TASK PROMPT: Exactly the lines from the one with "grey slope G4:H5" through the final line of the listing below should appear in the answer, and no others.

DATA EXTRACT:
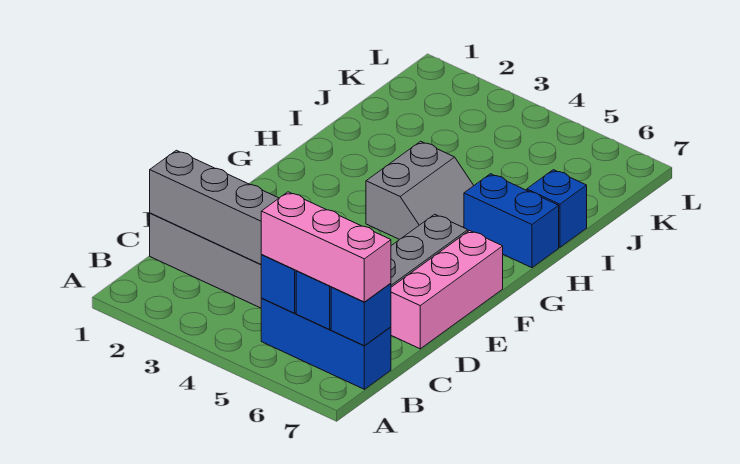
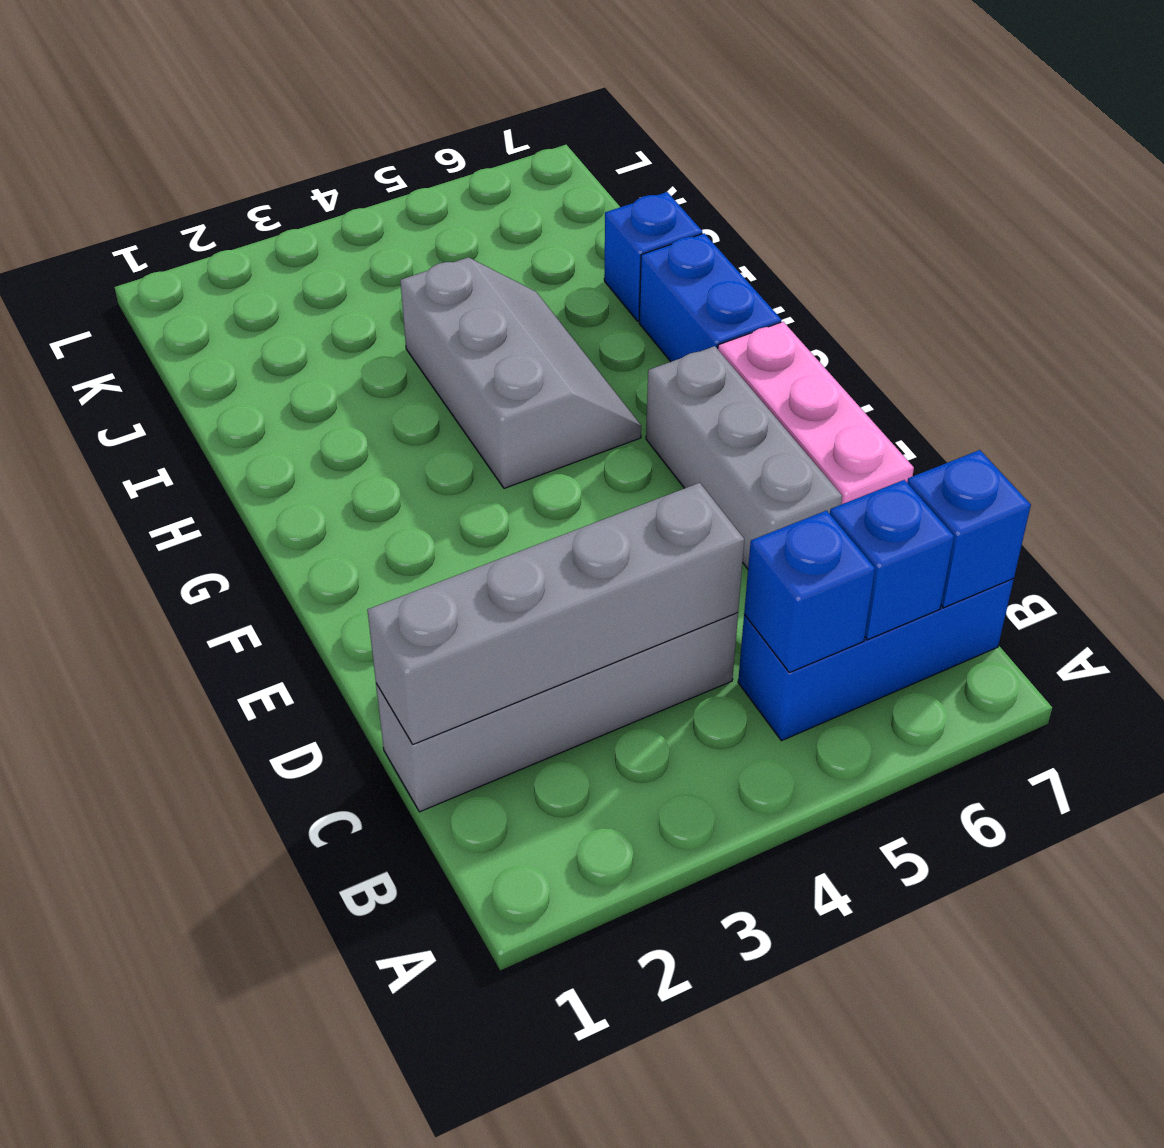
pink brick B5:B7 level 3 -> none
grey slope G4:H5 level 1 top 4 -> grey slope G4:I5 level 1 top 4
blue brick H6:H7 level 1 -> blue brick G7:H7 level 1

ANSWER BELOW:
grey slope G4:H5 level 1 top 4 -> grey slope G4:I5 level 1 top 4
blue brick H6:H7 level 1 -> blue brick G7:H7 level 1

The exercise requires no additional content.